[ABOUT THIS EXERCISE]: Take each line below that has "none" and copy it.

[Stored data]:
####################

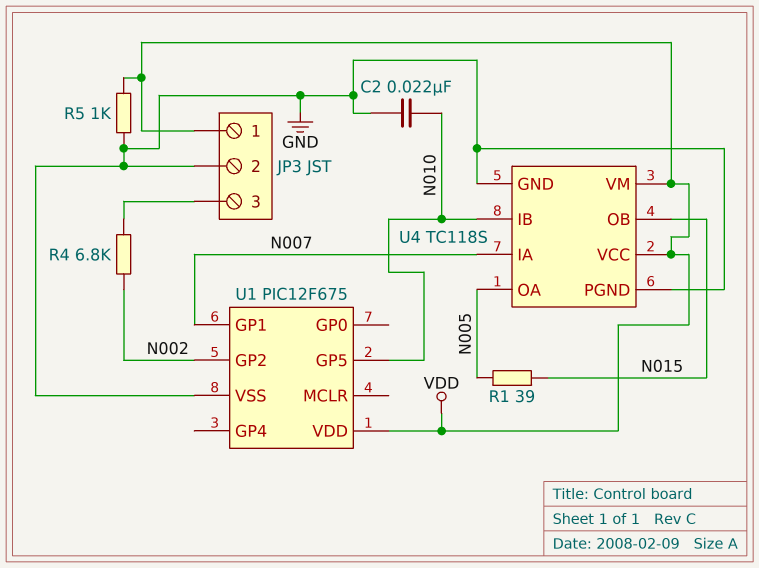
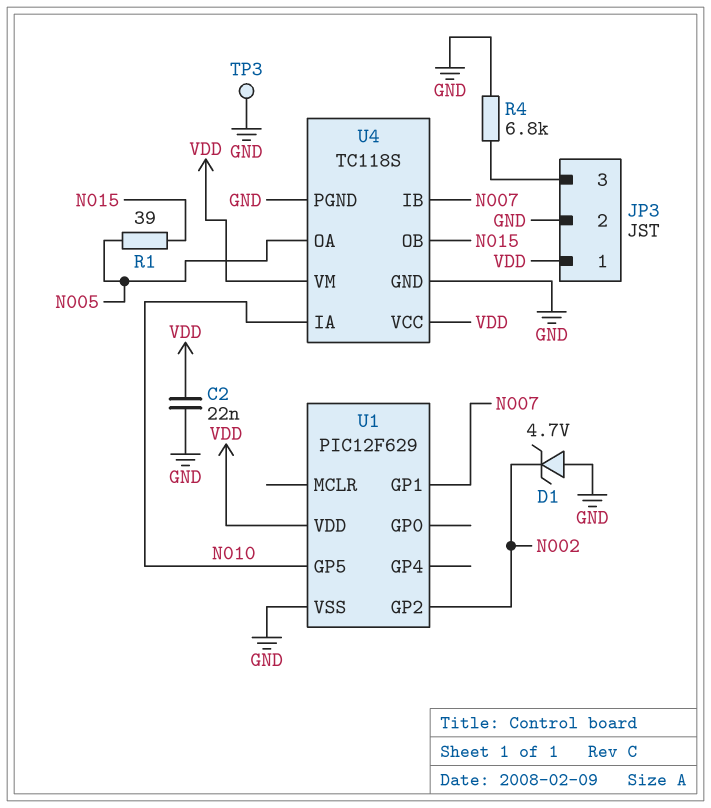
C2: 22nF (GND, N010) -> 22nF (GND, VDD)
D1: none -> zener 4.7V (A GND, K N002)
R4: 6.8k (JP3/3, N002) -> 6.8k (GND, JP3/3)
R5: 1k (GND, VDD) -> none
TP3: none -> test point (GND)
U1: PIC12F675 -> PIC12F629
U4 pin IA: N007 -> N010
U4 pin IB: N010 -> N007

####################

[EXERCISE SOLUTION]:
D1: none -> zener 4.7V (A GND, K N002)
R5: 1k (GND, VDD) -> none
TP3: none -> test point (GND)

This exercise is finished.